== EXERCISE OBJECTIVE ==
Your task is to print each entry exactly as written.

== STORED DATA ==
- Opening Delimiter -

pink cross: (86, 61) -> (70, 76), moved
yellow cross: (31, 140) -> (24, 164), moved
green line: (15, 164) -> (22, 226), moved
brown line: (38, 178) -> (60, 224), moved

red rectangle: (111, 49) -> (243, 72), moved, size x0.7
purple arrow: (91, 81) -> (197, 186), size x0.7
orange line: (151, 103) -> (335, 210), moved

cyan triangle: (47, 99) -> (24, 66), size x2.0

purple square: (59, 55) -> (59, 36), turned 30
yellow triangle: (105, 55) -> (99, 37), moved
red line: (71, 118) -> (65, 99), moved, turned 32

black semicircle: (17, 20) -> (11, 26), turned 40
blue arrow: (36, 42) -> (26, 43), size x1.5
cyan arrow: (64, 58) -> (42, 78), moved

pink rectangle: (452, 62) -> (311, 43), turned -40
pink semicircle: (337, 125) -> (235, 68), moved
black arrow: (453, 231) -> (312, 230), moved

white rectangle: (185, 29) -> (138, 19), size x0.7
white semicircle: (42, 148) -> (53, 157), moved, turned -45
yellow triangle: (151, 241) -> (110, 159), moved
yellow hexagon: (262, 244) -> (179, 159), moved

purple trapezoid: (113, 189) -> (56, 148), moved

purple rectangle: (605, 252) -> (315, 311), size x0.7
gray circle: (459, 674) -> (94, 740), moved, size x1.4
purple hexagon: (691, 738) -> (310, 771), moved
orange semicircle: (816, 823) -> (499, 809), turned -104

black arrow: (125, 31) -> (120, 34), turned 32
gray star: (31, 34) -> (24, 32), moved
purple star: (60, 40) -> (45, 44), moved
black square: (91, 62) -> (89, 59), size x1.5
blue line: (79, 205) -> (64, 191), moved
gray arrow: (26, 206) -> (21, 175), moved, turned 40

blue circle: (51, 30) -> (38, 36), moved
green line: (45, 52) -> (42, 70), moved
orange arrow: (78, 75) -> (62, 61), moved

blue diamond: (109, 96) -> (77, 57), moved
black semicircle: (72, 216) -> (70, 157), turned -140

- Closing Delimiter -

== THE ANSWER ==
pink cross: (86, 61) -> (70, 76), moved
yellow cross: (31, 140) -> (24, 164), moved
green line: (15, 164) -> (22, 226), moved
brown line: (38, 178) -> (60, 224), moved

red rectangle: (111, 49) -> (243, 72), moved, size x0.7
purple arrow: (91, 81) -> (197, 186), size x0.7
orange line: (151, 103) -> (335, 210), moved

cyan triangle: (47, 99) -> (24, 66), size x2.0

purple square: (59, 55) -> (59, 36), turned 30
yellow triangle: (105, 55) -> (99, 37), moved
red line: (71, 118) -> (65, 99), moved, turned 32

black semicircle: (17, 20) -> (11, 26), turned 40
blue arrow: (36, 42) -> (26, 43), size x1.5
cyan arrow: (64, 58) -> (42, 78), moved

pink rectangle: (452, 62) -> (311, 43), turned -40
pink semicircle: (337, 125) -> (235, 68), moved
black arrow: (453, 231) -> (312, 230), moved

white rectangle: (185, 29) -> (138, 19), size x0.7
white semicircle: (42, 148) -> (53, 157), moved, turned -45
yellow triangle: (151, 241) -> (110, 159), moved
yellow hexagon: (262, 244) -> (179, 159), moved

purple trapezoid: (113, 189) -> (56, 148), moved

purple rectangle: (605, 252) -> (315, 311), size x0.7
gray circle: (459, 674) -> (94, 740), moved, size x1.4
purple hexagon: (691, 738) -> (310, 771), moved
orange semicircle: (816, 823) -> (499, 809), turned -104

black arrow: (125, 31) -> (120, 34), turned 32
gray star: (31, 34) -> (24, 32), moved
purple star: (60, 40) -> (45, 44), moved
black square: (91, 62) -> (89, 59), size x1.5
blue line: (79, 205) -> (64, 191), moved
gray arrow: (26, 206) -> (21, 175), moved, turned 40

blue circle: (51, 30) -> (38, 36), moved
green line: (45, 52) -> (42, 70), moved
orange arrow: (78, 75) -> (62, 61), moved

blue diamond: (109, 96) -> (77, 57), moved
black semicircle: (72, 216) -> (70, 157), turned -140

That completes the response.